(What to produce) The answer must restate the records below word for word.

(Data extract)

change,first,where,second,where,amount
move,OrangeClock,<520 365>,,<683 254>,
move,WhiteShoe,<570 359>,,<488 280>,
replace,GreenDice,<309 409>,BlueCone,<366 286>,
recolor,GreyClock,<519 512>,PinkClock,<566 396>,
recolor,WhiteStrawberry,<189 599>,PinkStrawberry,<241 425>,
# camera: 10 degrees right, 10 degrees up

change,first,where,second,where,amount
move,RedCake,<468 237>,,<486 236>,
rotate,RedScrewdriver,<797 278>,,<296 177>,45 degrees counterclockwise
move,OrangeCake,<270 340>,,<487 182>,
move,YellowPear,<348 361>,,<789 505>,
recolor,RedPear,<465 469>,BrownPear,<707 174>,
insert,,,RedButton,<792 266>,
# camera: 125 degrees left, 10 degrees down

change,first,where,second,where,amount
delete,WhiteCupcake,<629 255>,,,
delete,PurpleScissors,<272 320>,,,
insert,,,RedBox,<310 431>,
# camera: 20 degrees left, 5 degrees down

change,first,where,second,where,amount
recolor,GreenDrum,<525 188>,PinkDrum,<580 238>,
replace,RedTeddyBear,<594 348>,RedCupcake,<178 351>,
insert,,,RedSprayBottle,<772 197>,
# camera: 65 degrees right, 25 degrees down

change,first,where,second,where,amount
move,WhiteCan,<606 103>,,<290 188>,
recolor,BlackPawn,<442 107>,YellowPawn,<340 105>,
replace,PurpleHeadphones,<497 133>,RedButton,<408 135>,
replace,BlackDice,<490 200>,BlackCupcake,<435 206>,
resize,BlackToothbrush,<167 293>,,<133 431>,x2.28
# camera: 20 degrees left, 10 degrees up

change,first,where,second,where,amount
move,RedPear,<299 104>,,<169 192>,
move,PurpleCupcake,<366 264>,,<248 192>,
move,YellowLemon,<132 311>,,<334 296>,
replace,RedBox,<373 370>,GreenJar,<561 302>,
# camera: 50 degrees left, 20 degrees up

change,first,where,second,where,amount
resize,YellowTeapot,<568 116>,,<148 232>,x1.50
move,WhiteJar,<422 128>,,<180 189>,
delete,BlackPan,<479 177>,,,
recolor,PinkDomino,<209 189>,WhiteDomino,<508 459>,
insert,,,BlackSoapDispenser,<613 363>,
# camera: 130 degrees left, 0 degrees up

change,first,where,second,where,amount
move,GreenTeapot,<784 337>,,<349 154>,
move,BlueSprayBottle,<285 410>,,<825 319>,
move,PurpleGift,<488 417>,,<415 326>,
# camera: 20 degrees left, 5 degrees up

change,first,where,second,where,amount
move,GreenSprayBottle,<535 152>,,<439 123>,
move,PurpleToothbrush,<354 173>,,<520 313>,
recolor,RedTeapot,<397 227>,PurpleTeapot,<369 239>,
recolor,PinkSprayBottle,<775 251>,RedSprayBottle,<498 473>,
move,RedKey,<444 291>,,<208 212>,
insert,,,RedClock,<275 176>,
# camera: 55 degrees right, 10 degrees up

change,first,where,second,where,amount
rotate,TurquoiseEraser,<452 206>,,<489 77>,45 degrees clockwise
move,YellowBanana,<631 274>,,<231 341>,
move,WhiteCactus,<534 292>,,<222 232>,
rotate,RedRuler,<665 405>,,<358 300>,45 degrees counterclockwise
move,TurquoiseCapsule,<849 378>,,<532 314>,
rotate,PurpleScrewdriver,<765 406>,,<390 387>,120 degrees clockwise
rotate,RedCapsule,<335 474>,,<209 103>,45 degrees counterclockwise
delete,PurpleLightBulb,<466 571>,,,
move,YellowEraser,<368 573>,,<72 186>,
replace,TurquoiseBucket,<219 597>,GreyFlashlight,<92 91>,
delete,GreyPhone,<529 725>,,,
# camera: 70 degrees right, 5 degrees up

(Solved problem)
change,first,where,second,where,amount
move,OrangeClock,<520 365>,,<683 254>,
move,WhiteShoe,<570 359>,,<488 280>,
replace,GreenDice,<309 409>,BlueCone,<366 286>,
recolor,GreyClock,<519 512>,PinkClock,<566 396>,
recolor,WhiteStrawberry,<189 599>,PinkStrawberry,<241 425>,
# camera: 10 degrees right, 10 degrees up

change,first,where,second,where,amount
move,RedCake,<468 237>,,<486 236>,
rotate,RedScrewdriver,<797 278>,,<296 177>,45 degrees counterclockwise
move,OrangeCake,<270 340>,,<487 182>,
move,YellowPear,<348 361>,,<789 505>,
recolor,RedPear,<465 469>,BrownPear,<707 174>,
insert,,,RedButton,<792 266>,
# camera: 125 degrees left, 10 degrees down

change,first,where,second,where,amount
delete,WhiteCupcake,<629 255>,,,
delete,PurpleScissors,<272 320>,,,
insert,,,RedBox,<310 431>,
# camera: 20 degrees left, 5 degrees down

change,first,where,second,where,amount
recolor,GreenDrum,<525 188>,PinkDrum,<580 238>,
replace,RedTeddyBear,<594 348>,RedCupcake,<178 351>,
insert,,,RedSprayBottle,<772 197>,
# camera: 65 degrees right, 25 degrees down

change,first,where,second,where,amount
move,WhiteCan,<606 103>,,<290 188>,
recolor,BlackPawn,<442 107>,YellowPawn,<340 105>,
replace,PurpleHeadphones,<497 133>,RedButton,<408 135>,
replace,BlackDice,<490 200>,BlackCupcake,<435 206>,
resize,BlackToothbrush,<167 293>,,<133 431>,x2.28
# camera: 20 degrees left, 10 degrees up

change,first,where,second,where,amount
move,RedPear,<299 104>,,<169 192>,
move,PurpleCupcake,<366 264>,,<248 192>,
move,YellowLemon,<132 311>,,<334 296>,
replace,RedBox,<373 370>,GreenJar,<561 302>,
# camera: 50 degrees left, 20 degrees up

change,first,where,second,where,amount
resize,YellowTeapot,<568 116>,,<148 232>,x1.50
move,WhiteJar,<422 128>,,<180 189>,
delete,BlackPan,<479 177>,,,
recolor,PinkDomino,<209 189>,WhiteDomino,<508 459>,
insert,,,BlackSoapDispenser,<613 363>,
# camera: 130 degrees left, 0 degrees up

change,first,where,second,where,amount
move,GreenTeapot,<784 337>,,<349 154>,
move,BlueSprayBottle,<285 410>,,<825 319>,
move,PurpleGift,<488 417>,,<415 326>,
# camera: 20 degrees left, 5 degrees up

change,first,where,second,where,amount
move,GreenSprayBottle,<535 152>,,<439 123>,
move,PurpleToothbrush,<354 173>,,<520 313>,
recolor,RedTeapot,<397 227>,PurpleTeapot,<369 239>,
recolor,PinkSprayBottle,<775 251>,RedSprayBottle,<498 473>,
move,RedKey,<444 291>,,<208 212>,
insert,,,RedClock,<275 176>,
# camera: 55 degrees right, 10 degrees up

change,first,where,second,where,amount
rotate,TurquoiseEraser,<452 206>,,<489 77>,45 degrees clockwise
move,YellowBanana,<631 274>,,<231 341>,
move,WhiteCactus,<534 292>,,<222 232>,
rotate,RedRuler,<665 405>,,<358 300>,45 degrees counterclockwise
move,TurquoiseCapsule,<849 378>,,<532 314>,
rotate,PurpleScrewdriver,<765 406>,,<390 387>,120 degrees clockwise
rotate,RedCapsule,<335 474>,,<209 103>,45 degrees counterclockwise
delete,PurpleLightBulb,<466 571>,,,
move,YellowEraser,<368 573>,,<72 186>,
replace,TurquoiseBucket,<219 597>,GreyFlashlight,<92 91>,
delete,GreyPhone,<529 725>,,,
# camera: 70 degrees right, 5 degrees up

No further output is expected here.